[[ Supplied data, beginning ]]

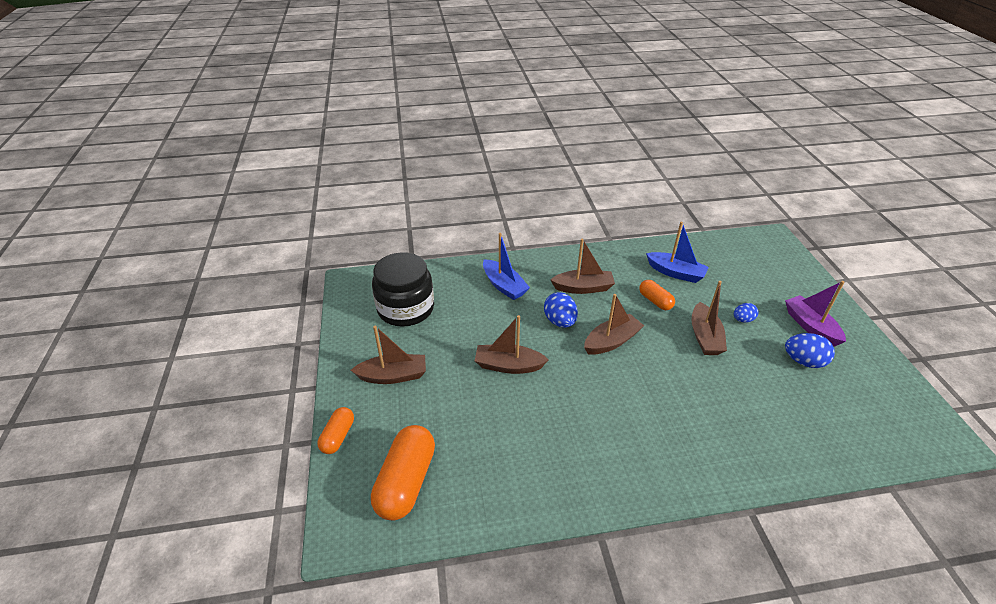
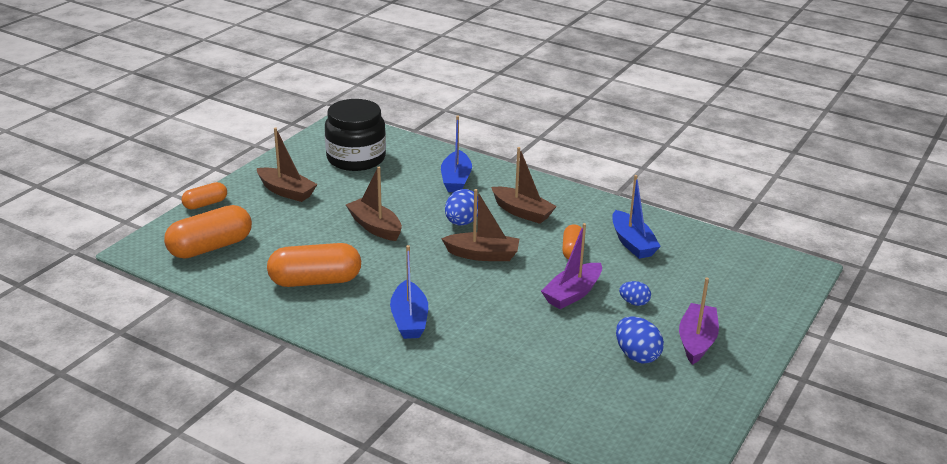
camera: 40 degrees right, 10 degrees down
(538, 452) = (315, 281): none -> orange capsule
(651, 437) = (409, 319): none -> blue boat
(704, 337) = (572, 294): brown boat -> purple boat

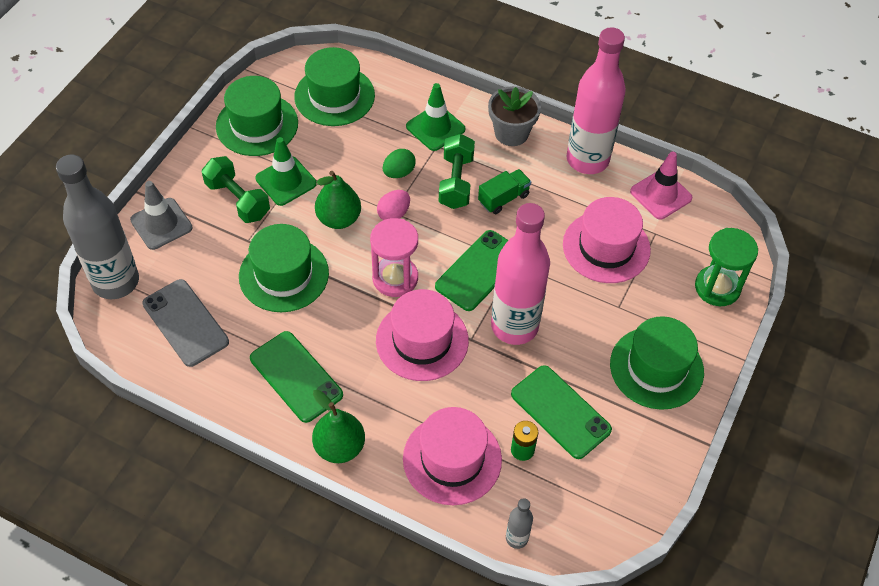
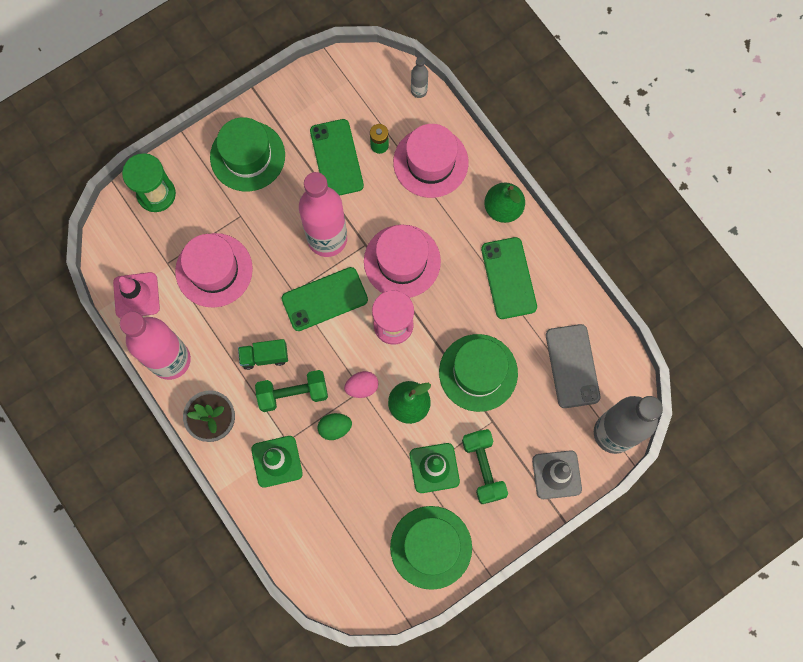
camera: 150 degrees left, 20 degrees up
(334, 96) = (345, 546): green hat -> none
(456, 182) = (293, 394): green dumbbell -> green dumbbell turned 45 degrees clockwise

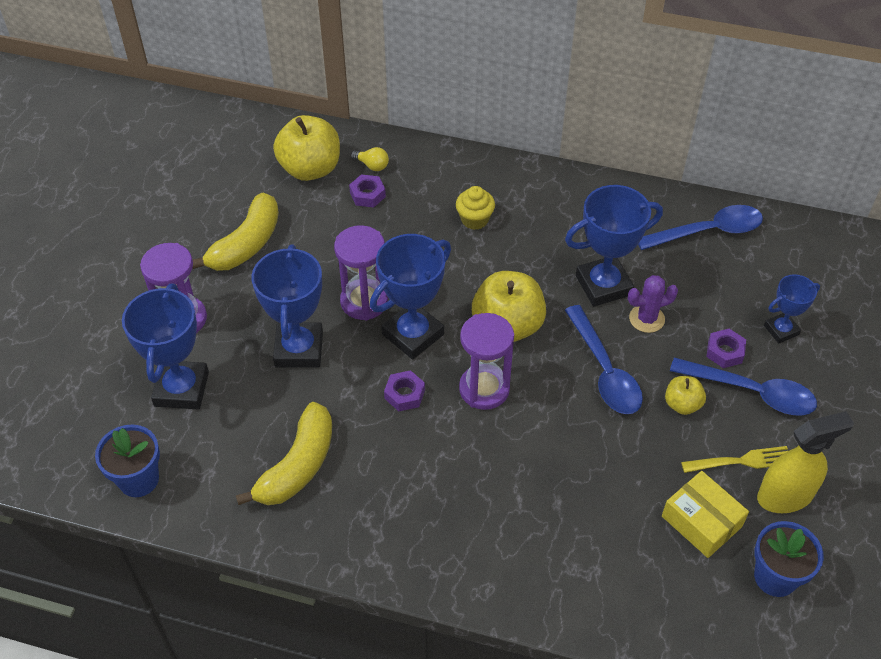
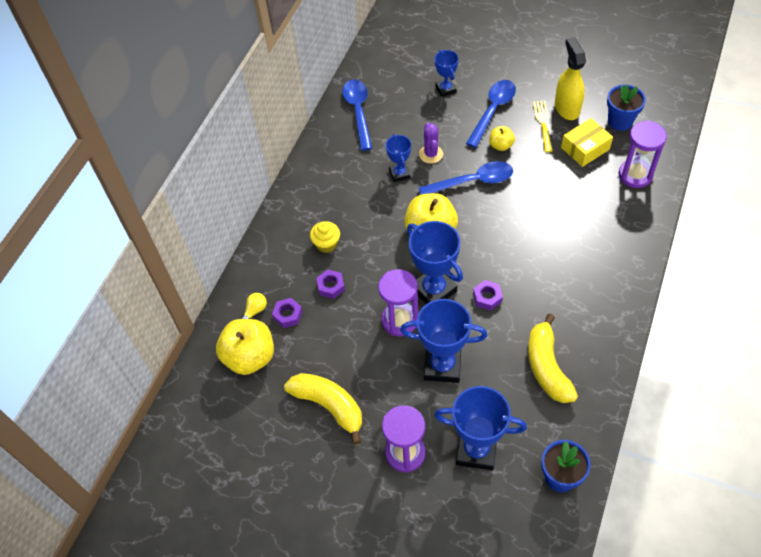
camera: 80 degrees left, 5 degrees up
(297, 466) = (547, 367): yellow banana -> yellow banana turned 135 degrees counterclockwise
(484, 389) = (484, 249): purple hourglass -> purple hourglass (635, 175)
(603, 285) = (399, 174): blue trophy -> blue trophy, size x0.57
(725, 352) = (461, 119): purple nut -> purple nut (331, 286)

[[ Supplied data, end ]]

- _Work task_
For this exercise, transcribe exactly only the lines from the one containing "camera: 150 degrees left, 20 degrees up" through the end of the listing, inclusive, without the pictures.

- _Expected answer_
camera: 150 degrees left, 20 degrees up
(334, 96) = (345, 546): green hat -> none
(456, 182) = (293, 394): green dumbbell -> green dumbbell turned 45 degrees clockwise

camera: 80 degrees left, 5 degrees up
(297, 466) = (547, 367): yellow banana -> yellow banana turned 135 degrees counterclockwise
(484, 389) = (484, 249): purple hourglass -> purple hourglass (635, 175)
(603, 285) = (399, 174): blue trophy -> blue trophy, size x0.57
(725, 352) = (461, 119): purple nut -> purple nut (331, 286)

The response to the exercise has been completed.